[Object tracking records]
BEGIN

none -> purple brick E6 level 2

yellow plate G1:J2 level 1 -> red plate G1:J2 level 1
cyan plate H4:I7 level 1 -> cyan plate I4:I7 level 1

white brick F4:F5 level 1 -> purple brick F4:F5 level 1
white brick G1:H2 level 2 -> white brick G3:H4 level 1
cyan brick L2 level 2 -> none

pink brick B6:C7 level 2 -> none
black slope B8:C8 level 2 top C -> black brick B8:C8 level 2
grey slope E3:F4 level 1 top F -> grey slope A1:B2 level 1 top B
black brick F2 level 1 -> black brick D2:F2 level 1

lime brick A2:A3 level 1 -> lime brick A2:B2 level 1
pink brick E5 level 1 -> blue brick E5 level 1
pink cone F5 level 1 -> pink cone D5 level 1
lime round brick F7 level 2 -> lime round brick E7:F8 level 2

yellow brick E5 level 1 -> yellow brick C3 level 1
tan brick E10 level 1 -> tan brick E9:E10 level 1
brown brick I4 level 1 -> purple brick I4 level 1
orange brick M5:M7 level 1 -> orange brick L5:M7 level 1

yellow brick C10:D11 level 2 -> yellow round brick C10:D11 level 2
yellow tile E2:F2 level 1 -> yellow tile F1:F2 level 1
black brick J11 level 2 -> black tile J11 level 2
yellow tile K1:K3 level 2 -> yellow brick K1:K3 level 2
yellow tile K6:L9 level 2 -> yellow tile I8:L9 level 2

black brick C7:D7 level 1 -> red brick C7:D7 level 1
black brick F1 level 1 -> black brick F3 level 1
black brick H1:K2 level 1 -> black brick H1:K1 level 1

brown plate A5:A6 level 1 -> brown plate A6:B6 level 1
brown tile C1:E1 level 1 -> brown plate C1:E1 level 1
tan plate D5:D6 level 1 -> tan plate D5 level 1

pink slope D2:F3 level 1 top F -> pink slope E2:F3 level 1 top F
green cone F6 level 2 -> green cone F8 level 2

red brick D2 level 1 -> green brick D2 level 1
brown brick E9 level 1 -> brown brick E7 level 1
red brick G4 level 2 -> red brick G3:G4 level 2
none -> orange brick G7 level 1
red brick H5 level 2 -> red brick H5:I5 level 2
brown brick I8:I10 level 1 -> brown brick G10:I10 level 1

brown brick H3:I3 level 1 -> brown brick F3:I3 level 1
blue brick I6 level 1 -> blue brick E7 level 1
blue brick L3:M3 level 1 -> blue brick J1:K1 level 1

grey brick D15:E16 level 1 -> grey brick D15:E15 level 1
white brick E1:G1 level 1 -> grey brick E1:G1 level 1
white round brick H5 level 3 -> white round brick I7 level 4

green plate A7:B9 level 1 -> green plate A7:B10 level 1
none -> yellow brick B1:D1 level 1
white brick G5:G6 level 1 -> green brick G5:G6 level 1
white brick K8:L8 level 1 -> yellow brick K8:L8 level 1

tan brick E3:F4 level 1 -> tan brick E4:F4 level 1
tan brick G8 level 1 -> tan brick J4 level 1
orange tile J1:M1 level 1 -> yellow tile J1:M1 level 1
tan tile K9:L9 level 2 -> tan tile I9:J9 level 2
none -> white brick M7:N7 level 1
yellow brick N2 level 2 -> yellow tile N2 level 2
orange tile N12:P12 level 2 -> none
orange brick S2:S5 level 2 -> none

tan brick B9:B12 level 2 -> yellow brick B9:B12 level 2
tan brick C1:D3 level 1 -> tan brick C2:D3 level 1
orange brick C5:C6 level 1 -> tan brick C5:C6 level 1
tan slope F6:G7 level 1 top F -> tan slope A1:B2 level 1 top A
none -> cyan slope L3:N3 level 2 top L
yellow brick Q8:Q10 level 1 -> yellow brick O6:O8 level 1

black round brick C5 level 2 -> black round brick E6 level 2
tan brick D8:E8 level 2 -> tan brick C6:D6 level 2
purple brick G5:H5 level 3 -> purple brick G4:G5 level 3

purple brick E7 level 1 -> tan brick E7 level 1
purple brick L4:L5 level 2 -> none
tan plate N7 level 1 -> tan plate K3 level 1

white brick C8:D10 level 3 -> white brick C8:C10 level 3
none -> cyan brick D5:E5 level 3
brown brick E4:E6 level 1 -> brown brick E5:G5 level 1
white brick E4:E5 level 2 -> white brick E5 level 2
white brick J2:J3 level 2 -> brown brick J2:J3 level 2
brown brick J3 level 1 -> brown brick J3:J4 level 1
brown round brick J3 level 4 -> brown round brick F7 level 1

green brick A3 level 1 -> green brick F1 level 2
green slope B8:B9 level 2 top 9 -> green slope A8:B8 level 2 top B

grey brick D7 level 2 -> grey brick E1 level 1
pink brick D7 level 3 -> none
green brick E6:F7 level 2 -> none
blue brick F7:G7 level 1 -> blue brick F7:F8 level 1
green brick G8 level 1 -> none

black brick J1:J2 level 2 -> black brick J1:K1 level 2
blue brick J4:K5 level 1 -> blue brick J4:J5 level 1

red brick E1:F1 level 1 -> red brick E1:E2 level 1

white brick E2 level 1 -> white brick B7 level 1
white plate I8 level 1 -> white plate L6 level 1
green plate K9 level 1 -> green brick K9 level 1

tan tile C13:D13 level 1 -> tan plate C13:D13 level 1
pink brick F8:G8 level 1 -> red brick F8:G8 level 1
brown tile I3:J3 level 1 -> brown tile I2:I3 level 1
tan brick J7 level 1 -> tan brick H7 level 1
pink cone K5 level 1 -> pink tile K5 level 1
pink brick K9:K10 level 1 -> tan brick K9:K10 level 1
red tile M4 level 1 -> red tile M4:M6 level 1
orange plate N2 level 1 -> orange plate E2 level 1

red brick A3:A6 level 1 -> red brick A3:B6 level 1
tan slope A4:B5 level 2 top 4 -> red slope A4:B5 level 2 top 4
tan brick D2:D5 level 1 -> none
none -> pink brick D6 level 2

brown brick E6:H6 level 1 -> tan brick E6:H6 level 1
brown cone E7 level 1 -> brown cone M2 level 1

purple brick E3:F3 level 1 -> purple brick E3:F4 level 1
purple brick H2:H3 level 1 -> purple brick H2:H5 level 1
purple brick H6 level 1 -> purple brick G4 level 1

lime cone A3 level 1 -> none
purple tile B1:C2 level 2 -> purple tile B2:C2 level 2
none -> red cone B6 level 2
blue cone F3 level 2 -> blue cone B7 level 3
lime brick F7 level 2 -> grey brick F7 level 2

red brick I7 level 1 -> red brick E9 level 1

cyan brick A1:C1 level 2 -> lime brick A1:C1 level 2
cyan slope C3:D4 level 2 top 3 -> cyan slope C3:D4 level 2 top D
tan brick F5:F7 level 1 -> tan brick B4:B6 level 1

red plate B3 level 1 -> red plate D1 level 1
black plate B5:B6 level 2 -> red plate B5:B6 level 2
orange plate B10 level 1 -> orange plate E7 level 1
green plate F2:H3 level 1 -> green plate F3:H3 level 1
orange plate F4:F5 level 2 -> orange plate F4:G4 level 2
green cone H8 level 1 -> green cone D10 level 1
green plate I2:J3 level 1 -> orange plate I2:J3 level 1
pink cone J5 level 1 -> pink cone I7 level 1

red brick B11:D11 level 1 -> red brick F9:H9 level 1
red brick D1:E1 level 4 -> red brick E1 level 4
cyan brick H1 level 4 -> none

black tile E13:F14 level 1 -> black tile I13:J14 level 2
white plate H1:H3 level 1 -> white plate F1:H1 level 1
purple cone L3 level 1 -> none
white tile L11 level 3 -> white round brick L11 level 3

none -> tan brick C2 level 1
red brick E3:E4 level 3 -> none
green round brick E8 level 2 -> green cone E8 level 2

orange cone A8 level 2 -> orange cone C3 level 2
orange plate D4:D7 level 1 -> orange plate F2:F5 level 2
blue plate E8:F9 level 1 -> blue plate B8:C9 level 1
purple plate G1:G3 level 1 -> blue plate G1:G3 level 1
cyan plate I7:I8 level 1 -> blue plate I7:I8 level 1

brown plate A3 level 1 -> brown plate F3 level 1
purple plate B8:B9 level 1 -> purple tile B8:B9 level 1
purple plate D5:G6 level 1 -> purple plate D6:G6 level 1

END

Look back at the entries above. Retype the line with "tan brick F5:F7", the line with "red brick D1:E1", and all lines in between.

* **Response area**
tan brick F5:F7 level 1 -> tan brick B4:B6 level 1

red plate B3 level 1 -> red plate D1 level 1
black plate B5:B6 level 2 -> red plate B5:B6 level 2
orange plate B10 level 1 -> orange plate E7 level 1
green plate F2:H3 level 1 -> green plate F3:H3 level 1
orange plate F4:F5 level 2 -> orange plate F4:G4 level 2
green cone H8 level 1 -> green cone D10 level 1
green plate I2:J3 level 1 -> orange plate I2:J3 level 1
pink cone J5 level 1 -> pink cone I7 level 1

red brick B11:D11 level 1 -> red brick F9:H9 level 1
red brick D1:E1 level 4 -> red brick E1 level 4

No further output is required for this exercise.